▶ [Exercise details] In your copy, include every line of the listing below exactly but none of the pictures.

▶ [Data segment]
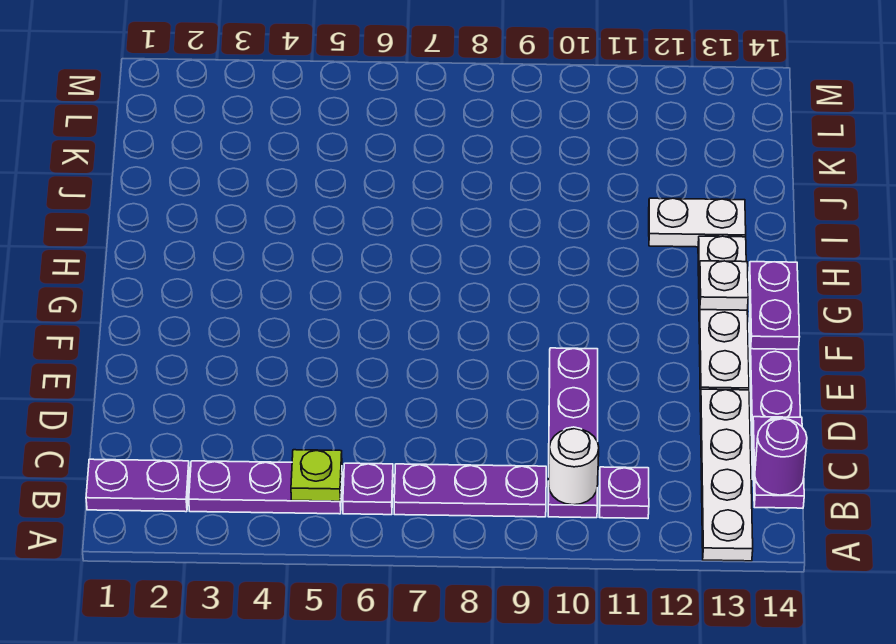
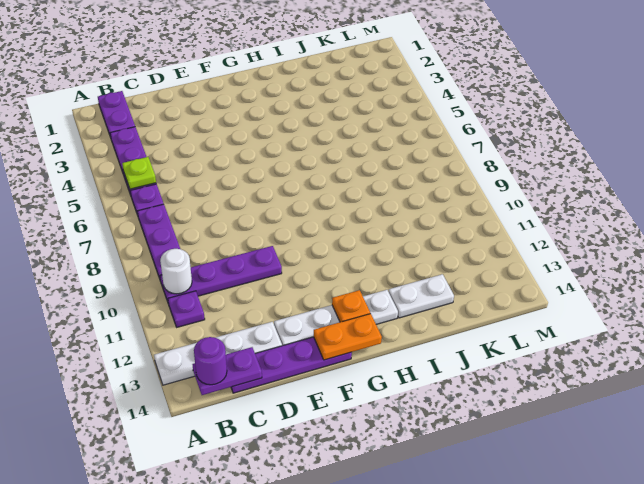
purple plate F14:G14 level 2 -> orange plate F14:G14 level 2
white plate G13 level 2 -> orange plate G13 level 2
white plate I12:I13 level 1 -> white plate I13:J13 level 1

▶ [Final answer]
purple plate F14:G14 level 2 -> orange plate F14:G14 level 2
white plate G13 level 2 -> orange plate G13 level 2
white plate I12:I13 level 1 -> white plate I13:J13 level 1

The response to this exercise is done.